■ Work order: Show all lines of the entries in which the word "turned" is found.

——————

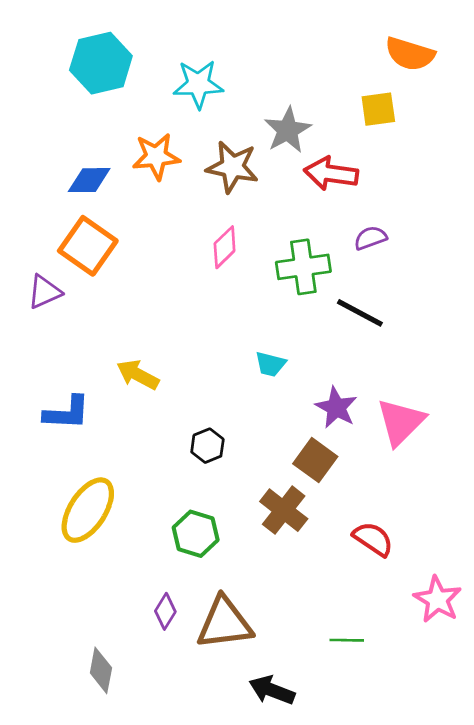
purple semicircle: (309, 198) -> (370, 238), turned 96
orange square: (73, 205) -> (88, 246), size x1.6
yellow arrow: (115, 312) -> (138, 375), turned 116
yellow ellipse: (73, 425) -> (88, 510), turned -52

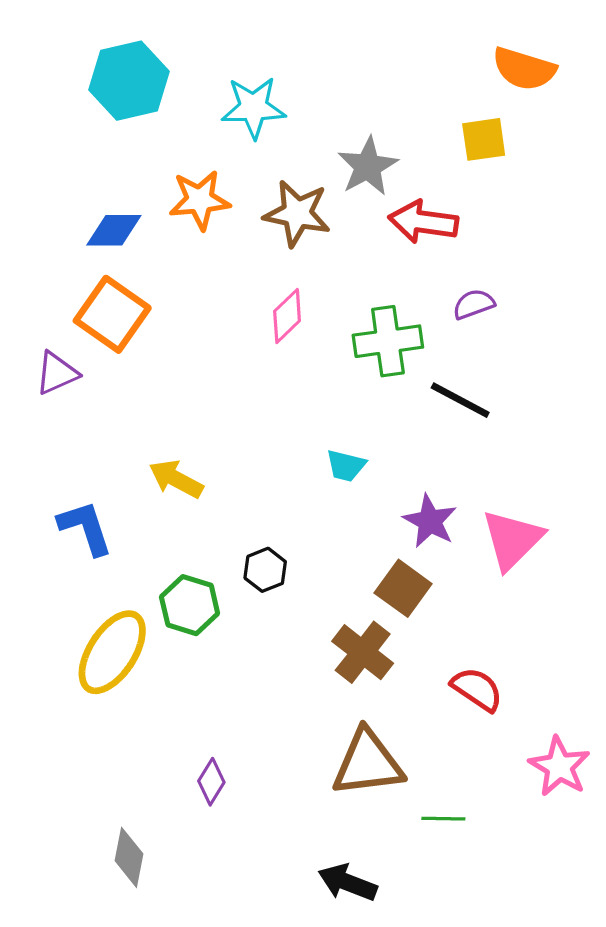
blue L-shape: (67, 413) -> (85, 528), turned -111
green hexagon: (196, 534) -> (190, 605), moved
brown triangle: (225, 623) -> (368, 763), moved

——————

■ Answer for the task:
purple semicircle: (309, 198) -> (370, 238), turned 96
yellow arrow: (115, 312) -> (138, 375), turned 116
yellow ellipse: (73, 425) -> (88, 510), turned -52
blue L-shape: (67, 413) -> (85, 528), turned -111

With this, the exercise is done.